# Task instructions
Below this line is the material. Write out only its lines from the one containing "camera: 125 degrees right, 5 degrees down" through the one containing "red brush [569,442,615,537]", both kept, exactly.

# Dataset records
========================================

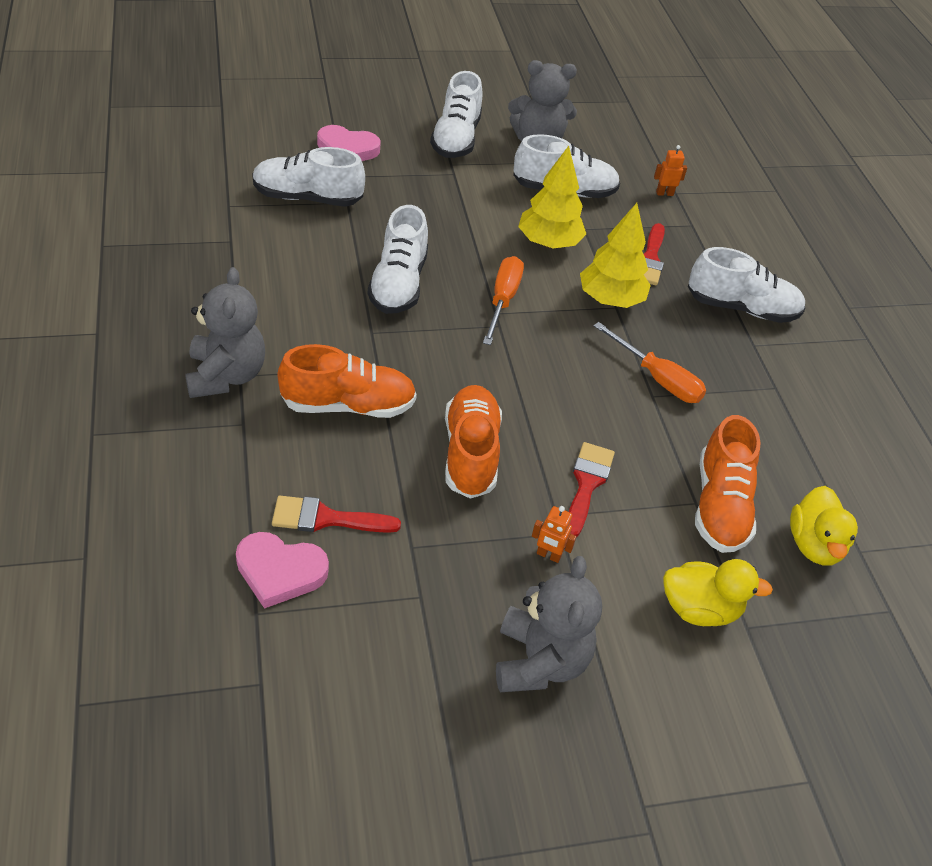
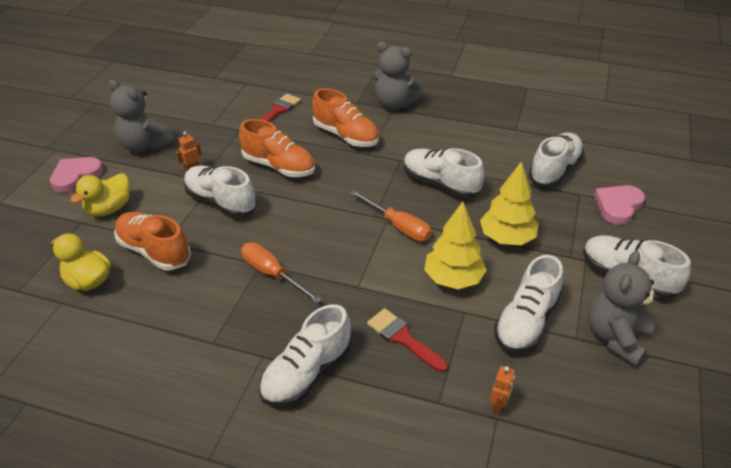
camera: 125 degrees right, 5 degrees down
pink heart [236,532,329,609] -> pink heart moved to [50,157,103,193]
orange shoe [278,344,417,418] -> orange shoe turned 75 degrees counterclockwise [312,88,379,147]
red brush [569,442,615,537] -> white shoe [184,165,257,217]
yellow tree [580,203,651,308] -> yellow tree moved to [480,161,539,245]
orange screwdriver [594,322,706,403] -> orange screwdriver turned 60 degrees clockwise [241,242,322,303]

========================================

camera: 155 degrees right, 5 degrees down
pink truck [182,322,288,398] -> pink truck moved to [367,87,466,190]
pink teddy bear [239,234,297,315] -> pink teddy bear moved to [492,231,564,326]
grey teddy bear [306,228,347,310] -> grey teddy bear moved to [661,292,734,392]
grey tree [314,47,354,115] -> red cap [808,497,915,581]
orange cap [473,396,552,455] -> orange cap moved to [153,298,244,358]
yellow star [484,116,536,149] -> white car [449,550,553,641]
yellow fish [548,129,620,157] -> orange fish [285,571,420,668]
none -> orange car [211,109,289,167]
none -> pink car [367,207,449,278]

========================================

# Result for this exercise
camera: 125 degrees right, 5 degrees down
pink heart [236,532,329,609] -> pink heart moved to [50,157,103,193]
orange shoe [278,344,417,418] -> orange shoe turned 75 degrees counterclockwise [312,88,379,147]
red brush [569,442,615,537] -> white shoe [184,165,257,217]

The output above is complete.